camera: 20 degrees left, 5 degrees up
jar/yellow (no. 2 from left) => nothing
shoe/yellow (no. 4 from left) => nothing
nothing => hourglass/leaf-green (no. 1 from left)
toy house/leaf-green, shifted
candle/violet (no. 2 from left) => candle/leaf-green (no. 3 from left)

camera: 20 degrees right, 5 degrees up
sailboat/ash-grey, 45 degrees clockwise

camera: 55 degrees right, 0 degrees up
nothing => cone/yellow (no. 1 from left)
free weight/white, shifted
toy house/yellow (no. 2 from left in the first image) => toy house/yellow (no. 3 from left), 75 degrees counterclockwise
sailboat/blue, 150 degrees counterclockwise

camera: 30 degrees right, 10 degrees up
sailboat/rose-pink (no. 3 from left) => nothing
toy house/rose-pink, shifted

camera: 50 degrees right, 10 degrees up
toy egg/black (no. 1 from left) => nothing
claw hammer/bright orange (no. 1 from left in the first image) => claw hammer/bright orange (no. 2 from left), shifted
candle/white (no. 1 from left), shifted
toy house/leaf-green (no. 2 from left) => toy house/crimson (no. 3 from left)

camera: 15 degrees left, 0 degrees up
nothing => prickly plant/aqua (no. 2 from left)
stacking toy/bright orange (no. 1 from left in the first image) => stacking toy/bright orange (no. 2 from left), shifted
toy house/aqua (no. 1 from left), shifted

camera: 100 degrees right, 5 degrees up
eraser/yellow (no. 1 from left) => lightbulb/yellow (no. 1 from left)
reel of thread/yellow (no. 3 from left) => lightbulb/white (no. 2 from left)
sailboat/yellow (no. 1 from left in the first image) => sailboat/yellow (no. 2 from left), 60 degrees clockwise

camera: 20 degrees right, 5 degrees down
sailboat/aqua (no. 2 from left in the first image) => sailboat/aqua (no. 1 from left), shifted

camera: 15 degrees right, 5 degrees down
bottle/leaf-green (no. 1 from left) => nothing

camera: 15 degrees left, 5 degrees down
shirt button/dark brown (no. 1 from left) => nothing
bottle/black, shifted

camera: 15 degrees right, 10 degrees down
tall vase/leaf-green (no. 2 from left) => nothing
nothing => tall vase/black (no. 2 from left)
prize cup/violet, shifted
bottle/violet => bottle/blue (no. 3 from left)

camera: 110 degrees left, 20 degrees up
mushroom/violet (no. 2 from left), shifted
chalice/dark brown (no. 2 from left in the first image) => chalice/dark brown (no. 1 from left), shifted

# # # #

In your answer, include only the lines above starting at the line that holds "jar/yellow (no. 2 from left) => nothing" and ending at the line that holds "toy house/leaf-green, shifted", copied exactly.

• **EXPECTED OUTPUT**:
jar/yellow (no. 2 from left) => nothing
shoe/yellow (no. 4 from left) => nothing
nothing => hourglass/leaf-green (no. 1 from left)
toy house/leaf-green, shifted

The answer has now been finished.